Problem to work on: No pictures go into the copy. Write out every line below exactly.

Supplied data:
------------------------------------------------------------------------

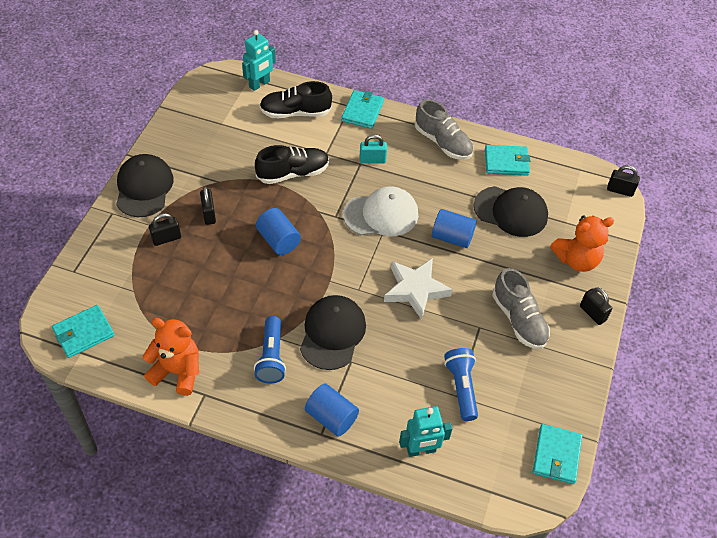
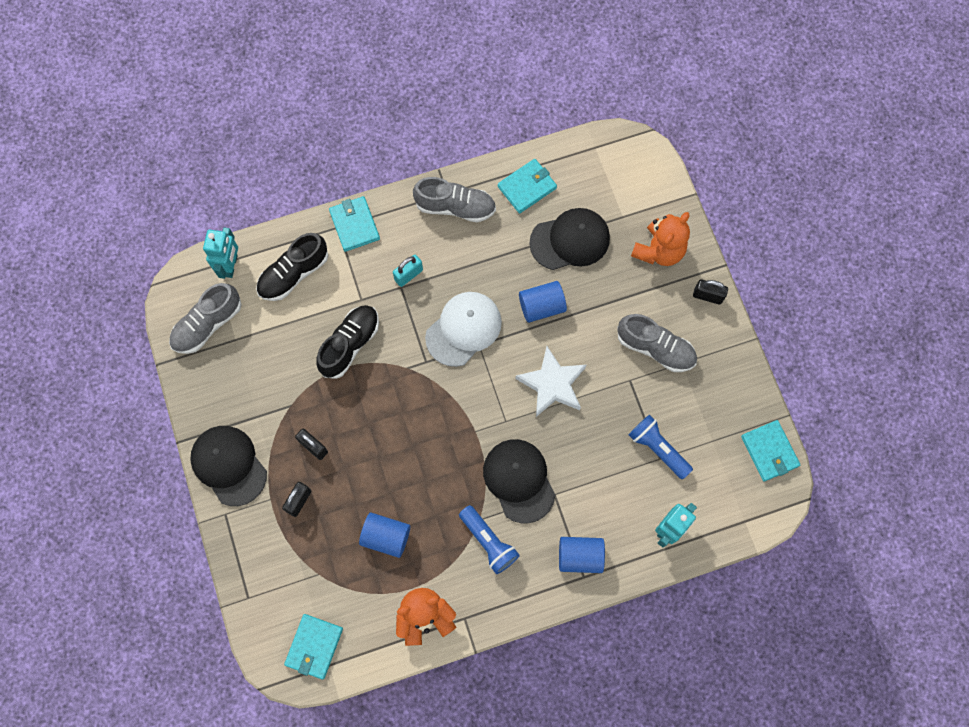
camera: 35 degrees left, 20 degrees up
blue cylinder [256,208,301,255] -> blue cylinder moved to [359,513,410,558]
black padlock [607,165,640,197] -> none
none -> grey shoe [169,283,242,354]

------------------------------------------------------------------------

Solved problem:
camera: 35 degrees left, 20 degrees up
blue cylinder [256,208,301,255] -> blue cylinder moved to [359,513,410,558]
black padlock [607,165,640,197] -> none
none -> grey shoe [169,283,242,354]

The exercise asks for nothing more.